• _Exercise details_: Start at the line below containing "white battery [699,336,733,394]" and stop at the line containing "yellow notebook [573,508,629,557]". Repeat every line of that stretch exactly, and nothing outside it.

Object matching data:
◇ ◇ ◇

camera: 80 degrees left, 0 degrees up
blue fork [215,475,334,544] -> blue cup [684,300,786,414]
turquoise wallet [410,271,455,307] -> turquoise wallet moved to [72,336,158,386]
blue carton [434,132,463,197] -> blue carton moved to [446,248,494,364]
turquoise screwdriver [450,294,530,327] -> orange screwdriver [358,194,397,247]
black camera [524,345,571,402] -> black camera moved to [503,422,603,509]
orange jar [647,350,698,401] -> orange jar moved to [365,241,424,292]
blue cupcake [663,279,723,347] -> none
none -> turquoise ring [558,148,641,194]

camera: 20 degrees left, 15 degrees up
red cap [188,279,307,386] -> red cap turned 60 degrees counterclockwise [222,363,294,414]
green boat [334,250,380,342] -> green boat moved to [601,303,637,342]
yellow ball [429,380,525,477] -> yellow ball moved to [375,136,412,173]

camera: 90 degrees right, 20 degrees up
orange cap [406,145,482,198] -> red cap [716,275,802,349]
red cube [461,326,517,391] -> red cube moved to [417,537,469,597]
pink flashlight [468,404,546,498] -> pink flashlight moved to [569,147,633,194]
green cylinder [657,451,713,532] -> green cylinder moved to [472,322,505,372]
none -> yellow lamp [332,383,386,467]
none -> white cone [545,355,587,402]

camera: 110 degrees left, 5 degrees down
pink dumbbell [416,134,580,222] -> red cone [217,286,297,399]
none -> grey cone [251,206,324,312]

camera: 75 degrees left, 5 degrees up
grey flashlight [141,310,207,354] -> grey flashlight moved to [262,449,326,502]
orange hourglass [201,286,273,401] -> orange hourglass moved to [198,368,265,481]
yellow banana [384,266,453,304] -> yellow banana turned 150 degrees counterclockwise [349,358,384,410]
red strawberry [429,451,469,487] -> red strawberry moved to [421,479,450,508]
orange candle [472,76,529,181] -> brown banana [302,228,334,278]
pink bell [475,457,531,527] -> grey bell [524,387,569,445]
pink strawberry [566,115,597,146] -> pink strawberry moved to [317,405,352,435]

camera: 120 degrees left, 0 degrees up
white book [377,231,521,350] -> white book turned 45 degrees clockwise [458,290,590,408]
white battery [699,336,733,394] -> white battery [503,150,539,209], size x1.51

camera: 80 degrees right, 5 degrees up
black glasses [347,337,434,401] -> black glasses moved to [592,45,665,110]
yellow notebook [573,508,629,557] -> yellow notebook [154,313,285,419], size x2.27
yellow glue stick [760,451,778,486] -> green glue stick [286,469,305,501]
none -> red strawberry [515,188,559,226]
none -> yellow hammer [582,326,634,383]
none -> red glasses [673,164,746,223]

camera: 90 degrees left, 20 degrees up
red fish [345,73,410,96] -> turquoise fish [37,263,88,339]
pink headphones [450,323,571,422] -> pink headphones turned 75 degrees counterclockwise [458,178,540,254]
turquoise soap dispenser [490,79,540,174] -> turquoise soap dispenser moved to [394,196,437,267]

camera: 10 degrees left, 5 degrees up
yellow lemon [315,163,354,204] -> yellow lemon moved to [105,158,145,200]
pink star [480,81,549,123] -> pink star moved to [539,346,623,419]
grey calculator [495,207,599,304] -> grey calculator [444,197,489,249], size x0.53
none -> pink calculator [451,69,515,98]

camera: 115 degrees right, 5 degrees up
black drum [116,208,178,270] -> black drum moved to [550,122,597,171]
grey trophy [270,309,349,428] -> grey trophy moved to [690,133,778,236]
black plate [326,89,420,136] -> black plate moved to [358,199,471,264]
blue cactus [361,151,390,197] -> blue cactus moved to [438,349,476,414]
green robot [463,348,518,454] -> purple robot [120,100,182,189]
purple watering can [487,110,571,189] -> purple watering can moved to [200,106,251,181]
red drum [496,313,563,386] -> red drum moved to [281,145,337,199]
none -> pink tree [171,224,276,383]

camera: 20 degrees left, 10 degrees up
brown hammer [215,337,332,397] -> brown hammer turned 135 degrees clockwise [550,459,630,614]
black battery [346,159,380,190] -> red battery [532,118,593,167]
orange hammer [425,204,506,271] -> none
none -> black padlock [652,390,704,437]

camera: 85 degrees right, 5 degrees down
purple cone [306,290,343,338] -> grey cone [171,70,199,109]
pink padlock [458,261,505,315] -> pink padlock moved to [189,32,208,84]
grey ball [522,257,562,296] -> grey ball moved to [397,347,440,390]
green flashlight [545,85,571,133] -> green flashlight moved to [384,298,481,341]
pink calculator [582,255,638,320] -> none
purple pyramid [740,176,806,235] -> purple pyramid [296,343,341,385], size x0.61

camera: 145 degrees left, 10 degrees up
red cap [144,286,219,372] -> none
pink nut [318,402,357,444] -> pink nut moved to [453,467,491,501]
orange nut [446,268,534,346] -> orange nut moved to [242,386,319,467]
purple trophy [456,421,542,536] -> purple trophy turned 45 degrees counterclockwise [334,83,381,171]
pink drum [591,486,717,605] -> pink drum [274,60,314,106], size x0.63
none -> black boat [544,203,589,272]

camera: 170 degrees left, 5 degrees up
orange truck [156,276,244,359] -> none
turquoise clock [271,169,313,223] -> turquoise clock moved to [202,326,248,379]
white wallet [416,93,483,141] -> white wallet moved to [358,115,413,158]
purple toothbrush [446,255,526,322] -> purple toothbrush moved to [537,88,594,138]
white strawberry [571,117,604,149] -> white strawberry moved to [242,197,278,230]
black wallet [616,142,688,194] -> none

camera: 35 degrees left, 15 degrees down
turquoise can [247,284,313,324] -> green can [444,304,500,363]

◇ ◇ ◇

• _Answer to this task_:
white battery [699,336,733,394] -> white battery [503,150,539,209], size x1.51

camera: 80 degrees right, 5 degrees up
black glasses [347,337,434,401] -> black glasses moved to [592,45,665,110]
yellow notebook [573,508,629,557] -> yellow notebook [154,313,285,419], size x2.27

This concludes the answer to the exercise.